Stated problem>
Report each line of the entries below that contains the word "tile", copying every such line in full.

Entries shown>
===
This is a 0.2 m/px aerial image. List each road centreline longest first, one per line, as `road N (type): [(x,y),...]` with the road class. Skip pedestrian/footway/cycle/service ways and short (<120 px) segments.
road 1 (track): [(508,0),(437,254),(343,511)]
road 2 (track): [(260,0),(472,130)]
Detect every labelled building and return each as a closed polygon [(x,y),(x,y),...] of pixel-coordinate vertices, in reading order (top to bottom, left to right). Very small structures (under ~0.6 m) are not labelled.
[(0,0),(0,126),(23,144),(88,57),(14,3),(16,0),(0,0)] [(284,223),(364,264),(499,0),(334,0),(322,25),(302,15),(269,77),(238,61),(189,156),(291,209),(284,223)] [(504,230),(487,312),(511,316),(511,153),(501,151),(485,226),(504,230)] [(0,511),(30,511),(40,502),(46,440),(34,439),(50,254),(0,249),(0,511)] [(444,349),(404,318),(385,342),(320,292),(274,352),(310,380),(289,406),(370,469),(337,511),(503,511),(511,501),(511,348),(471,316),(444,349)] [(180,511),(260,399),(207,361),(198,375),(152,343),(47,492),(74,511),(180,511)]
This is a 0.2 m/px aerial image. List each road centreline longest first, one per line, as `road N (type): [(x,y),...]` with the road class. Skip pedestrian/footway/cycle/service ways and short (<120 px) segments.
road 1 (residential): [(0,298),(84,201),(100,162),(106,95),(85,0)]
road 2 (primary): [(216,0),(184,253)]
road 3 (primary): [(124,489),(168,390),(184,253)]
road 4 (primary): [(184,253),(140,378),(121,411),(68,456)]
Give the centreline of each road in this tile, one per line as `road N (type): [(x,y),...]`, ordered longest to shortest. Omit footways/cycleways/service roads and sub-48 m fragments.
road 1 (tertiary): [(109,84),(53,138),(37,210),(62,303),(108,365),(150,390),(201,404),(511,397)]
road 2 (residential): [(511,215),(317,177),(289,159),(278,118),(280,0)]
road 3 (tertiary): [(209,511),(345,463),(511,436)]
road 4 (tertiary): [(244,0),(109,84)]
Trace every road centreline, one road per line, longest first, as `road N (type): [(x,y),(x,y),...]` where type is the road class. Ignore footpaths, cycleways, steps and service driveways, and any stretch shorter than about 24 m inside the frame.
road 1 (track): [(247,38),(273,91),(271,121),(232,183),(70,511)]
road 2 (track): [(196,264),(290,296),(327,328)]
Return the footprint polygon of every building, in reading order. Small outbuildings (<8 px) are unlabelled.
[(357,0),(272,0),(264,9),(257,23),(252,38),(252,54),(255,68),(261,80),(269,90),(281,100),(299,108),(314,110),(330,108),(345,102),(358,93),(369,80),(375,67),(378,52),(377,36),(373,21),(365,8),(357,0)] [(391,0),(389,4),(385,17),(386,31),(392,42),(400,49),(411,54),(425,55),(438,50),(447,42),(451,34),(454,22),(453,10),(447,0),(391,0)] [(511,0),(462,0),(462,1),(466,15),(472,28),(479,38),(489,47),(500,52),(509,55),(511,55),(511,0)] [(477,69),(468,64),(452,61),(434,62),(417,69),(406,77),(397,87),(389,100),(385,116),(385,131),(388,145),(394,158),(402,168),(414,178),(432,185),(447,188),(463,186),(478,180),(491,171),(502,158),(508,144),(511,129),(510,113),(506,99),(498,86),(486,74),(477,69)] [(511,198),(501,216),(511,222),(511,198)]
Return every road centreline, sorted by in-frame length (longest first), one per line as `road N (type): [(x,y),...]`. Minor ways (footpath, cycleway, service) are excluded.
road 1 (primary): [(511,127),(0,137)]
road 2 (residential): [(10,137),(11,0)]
===
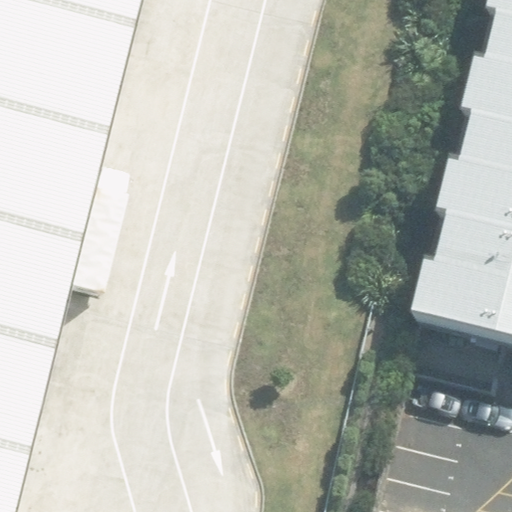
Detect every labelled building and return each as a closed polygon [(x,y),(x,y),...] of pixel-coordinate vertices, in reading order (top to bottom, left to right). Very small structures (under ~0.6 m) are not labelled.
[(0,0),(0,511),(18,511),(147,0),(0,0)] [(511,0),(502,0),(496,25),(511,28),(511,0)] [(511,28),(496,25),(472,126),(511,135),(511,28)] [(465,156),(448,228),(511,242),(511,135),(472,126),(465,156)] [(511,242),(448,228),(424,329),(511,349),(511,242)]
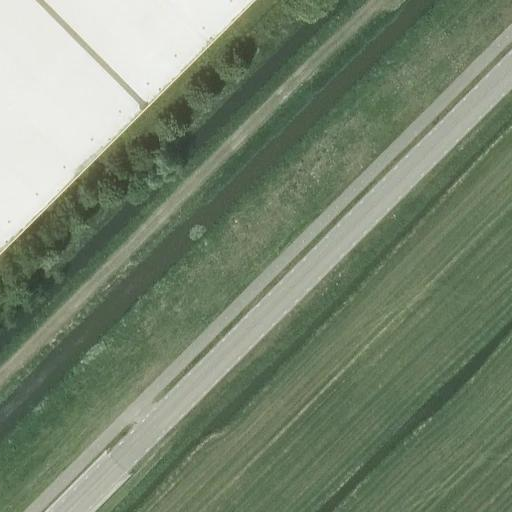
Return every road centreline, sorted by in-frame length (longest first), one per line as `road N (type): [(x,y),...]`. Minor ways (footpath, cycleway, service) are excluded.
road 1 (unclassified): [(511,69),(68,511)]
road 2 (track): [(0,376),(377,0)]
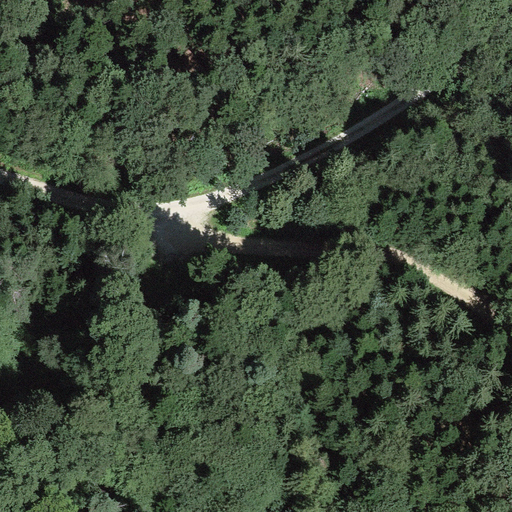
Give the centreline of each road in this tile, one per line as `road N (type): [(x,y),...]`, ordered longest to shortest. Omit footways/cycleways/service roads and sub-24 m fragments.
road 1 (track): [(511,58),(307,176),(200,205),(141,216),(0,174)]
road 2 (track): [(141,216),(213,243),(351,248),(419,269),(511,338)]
===
Result below>
Give the centreline of each road in this tile, one per line as `road N (type): [(x,y),...]`, ordered longest to shortest. Omit footways/cycleways/service roads and sub-48 m fragments.
Give the centreline of each road in this tile, one per line as `road N (type): [(x,y),...]`, ordered longest to shortest. Omit footways/cycleways/service roads and sub-24 m fragments.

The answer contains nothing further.